Exercise details: Start at the line containing "box (green) 192,440" and transcribe every line exactly through the end of the records below, and only those lines.

Dataset entries:

* * * * * * *

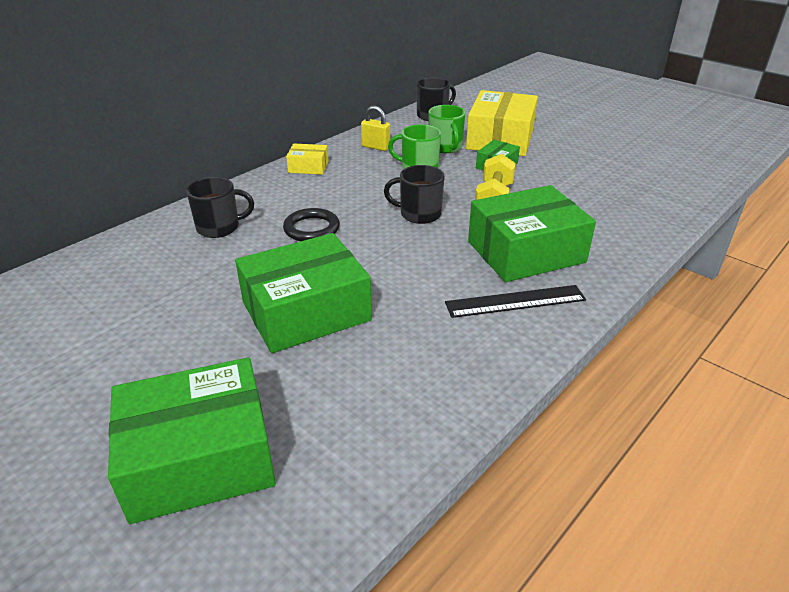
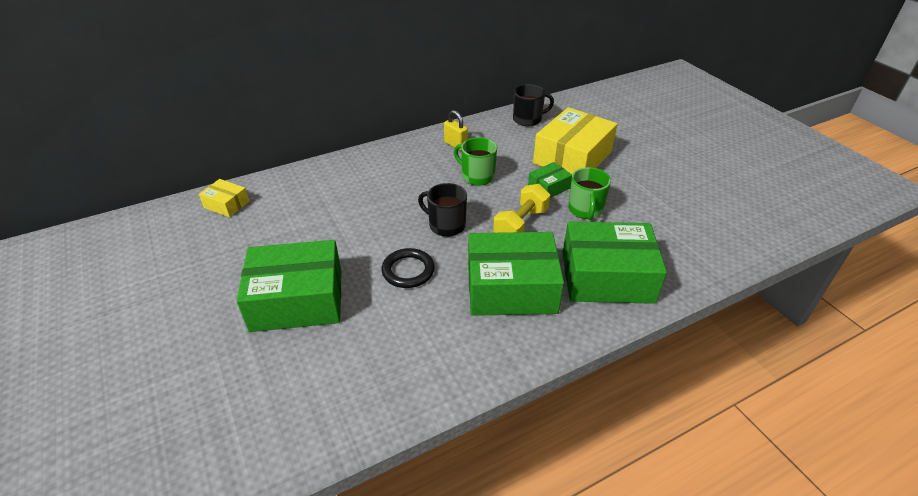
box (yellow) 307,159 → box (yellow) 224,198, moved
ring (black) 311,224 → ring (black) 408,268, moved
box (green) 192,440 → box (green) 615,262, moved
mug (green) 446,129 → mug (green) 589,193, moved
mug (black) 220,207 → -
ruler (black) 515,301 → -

* * * * * * *

Written answer:
box (green) 192,440 → box (green) 615,262, moved
mug (green) 446,129 → mug (green) 589,193, moved
mug (black) 220,207 → -
ruler (black) 515,301 → -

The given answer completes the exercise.